What is required
Please render the data from the line containing "Return (x, y) for each given word" through the line containing "Beatriz (1295, 1209)" as a Markdown table with the columns Row and Line. Number each line in Row, and skip any blank lines.

+++ Input material +++

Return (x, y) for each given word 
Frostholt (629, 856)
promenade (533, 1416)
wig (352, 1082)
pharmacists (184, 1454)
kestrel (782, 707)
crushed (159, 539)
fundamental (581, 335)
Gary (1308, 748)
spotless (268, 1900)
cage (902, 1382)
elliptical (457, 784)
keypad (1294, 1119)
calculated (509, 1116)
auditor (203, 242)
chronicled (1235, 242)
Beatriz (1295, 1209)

+++
+++ Input material +++

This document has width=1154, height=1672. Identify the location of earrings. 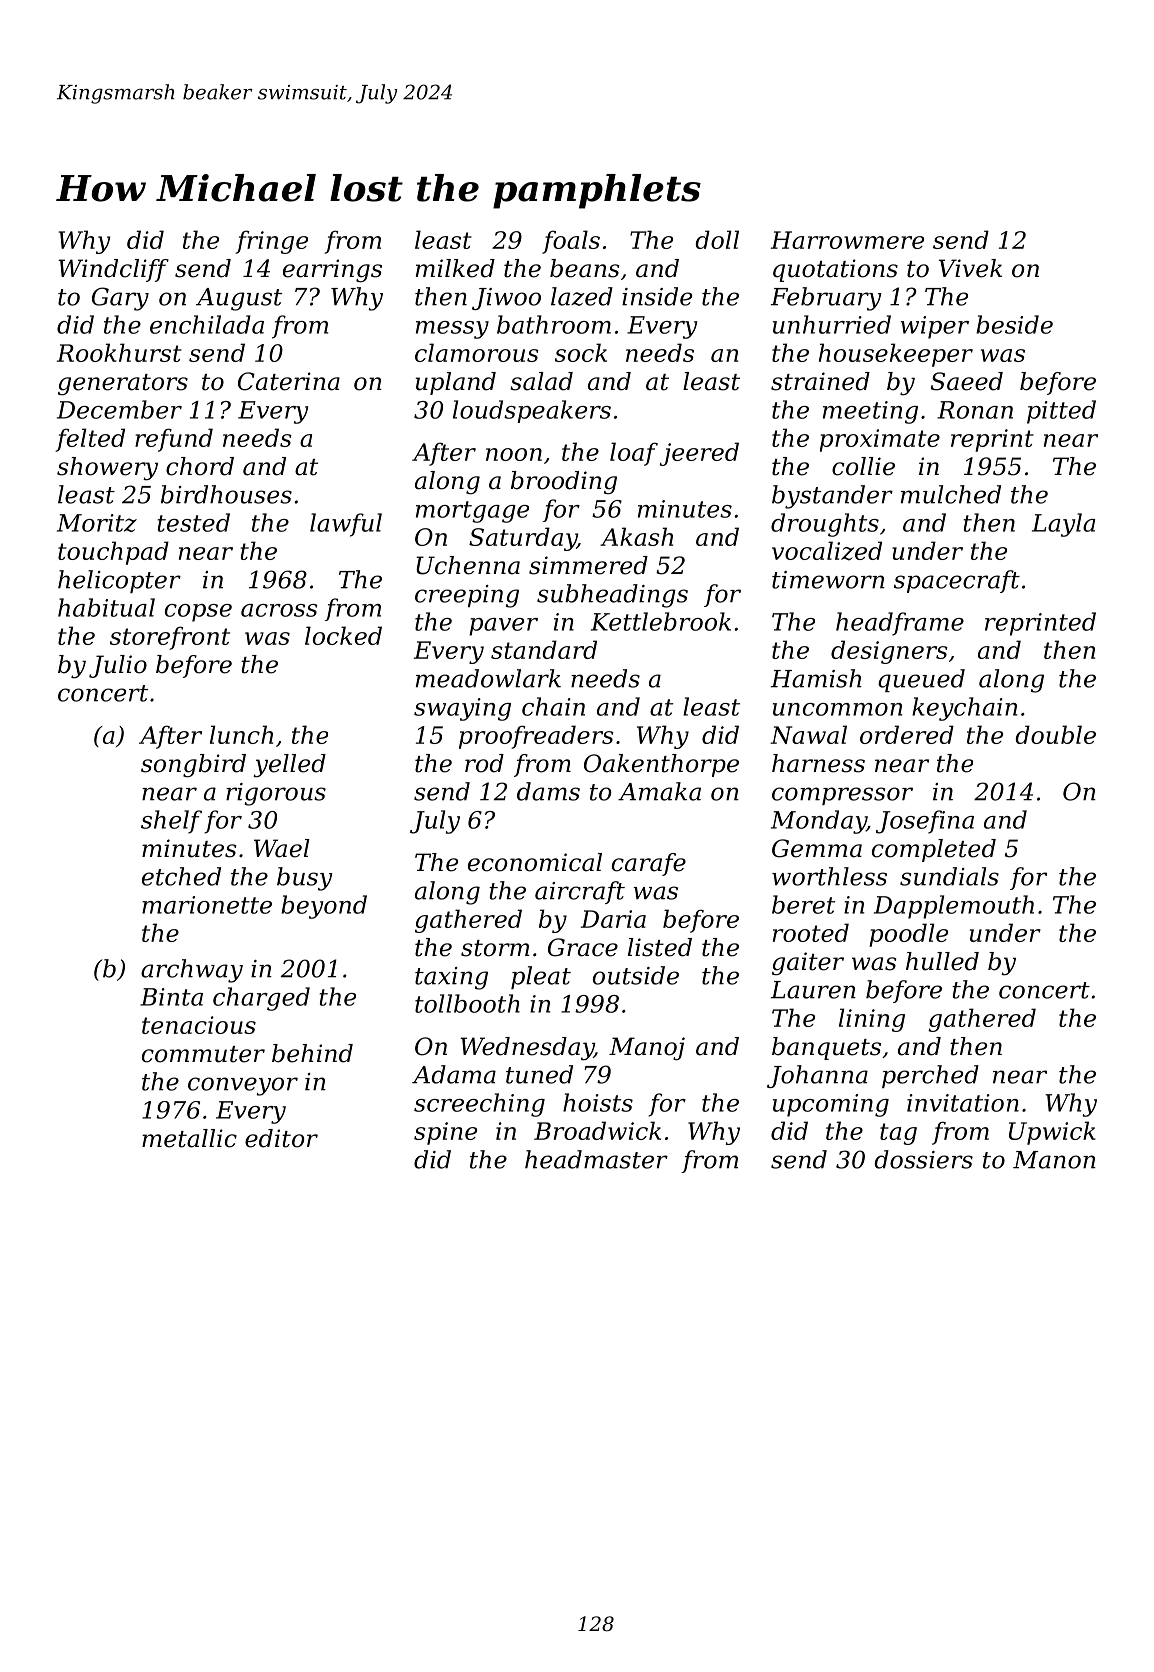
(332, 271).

+++

Task solution
| Row | Line |
|---|---|
| 1 | Return (x, y) for each given word  |
| 2 | Frostholt (629, 856) |
| 3 | promenade (533, 1416) |
| 4 | wig (352, 1082) |
| 5 | pharmacists (184, 1454) |
| 6 | kestrel (782, 707) |
| 7 | crushed (159, 539) |
| 8 | fundamental (581, 335) |
| 9 | Gary (1308, 748) |
| 10 | spotless (268, 1900) |
| 11 | cage (902, 1382) |
| 12 | elliptical (457, 784) |
| 13 | keypad (1294, 1119) |
| 14 | calculated (509, 1116) |
| 15 | auditor (203, 242) |
| 16 | chronicled (1235, 242) |
| 17 | Beatriz (1295, 1209) |